*** Data for this task
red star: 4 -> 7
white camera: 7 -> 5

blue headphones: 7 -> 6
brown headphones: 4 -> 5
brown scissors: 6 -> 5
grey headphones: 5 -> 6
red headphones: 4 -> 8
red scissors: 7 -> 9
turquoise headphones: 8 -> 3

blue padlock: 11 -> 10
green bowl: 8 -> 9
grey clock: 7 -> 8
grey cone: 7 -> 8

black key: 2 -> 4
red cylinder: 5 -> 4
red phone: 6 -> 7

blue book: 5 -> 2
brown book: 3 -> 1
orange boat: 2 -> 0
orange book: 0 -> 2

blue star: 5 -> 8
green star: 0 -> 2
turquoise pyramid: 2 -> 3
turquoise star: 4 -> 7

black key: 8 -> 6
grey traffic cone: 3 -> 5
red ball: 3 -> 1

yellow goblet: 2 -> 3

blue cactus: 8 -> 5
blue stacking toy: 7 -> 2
******
An exact copy of every entry is the expected result.

red star: 4 -> 7
white camera: 7 -> 5

blue headphones: 7 -> 6
brown headphones: 4 -> 5
brown scissors: 6 -> 5
grey headphones: 5 -> 6
red headphones: 4 -> 8
red scissors: 7 -> 9
turquoise headphones: 8 -> 3

blue padlock: 11 -> 10
green bowl: 8 -> 9
grey clock: 7 -> 8
grey cone: 7 -> 8

black key: 2 -> 4
red cylinder: 5 -> 4
red phone: 6 -> 7

blue book: 5 -> 2
brown book: 3 -> 1
orange boat: 2 -> 0
orange book: 0 -> 2

blue star: 5 -> 8
green star: 0 -> 2
turquoise pyramid: 2 -> 3
turquoise star: 4 -> 7

black key: 8 -> 6
grey traffic cone: 3 -> 5
red ball: 3 -> 1

yellow goblet: 2 -> 3

blue cactus: 8 -> 5
blue stacking toy: 7 -> 2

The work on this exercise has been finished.